What is needed is every line of the data that includes the word "triangle". Please copy each one.

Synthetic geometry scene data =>
⁂
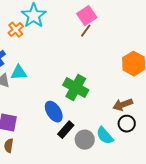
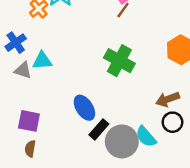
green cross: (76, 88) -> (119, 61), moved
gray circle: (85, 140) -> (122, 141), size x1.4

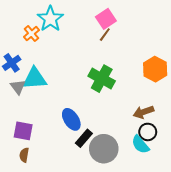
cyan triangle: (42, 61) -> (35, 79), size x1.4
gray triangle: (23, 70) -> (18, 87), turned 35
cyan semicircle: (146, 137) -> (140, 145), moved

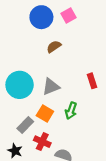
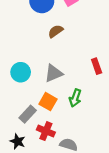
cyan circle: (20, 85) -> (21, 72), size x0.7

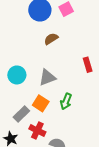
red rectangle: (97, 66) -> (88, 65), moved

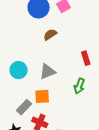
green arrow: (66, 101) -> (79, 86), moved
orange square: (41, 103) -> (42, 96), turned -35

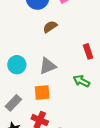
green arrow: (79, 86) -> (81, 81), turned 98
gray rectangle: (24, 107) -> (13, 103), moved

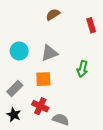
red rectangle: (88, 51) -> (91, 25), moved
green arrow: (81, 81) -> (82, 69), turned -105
⁂
Answer to this problem =>
cyan triangle: (42, 61) -> (35, 79), size x1.4
gray triangle: (23, 70) -> (18, 87), turned 35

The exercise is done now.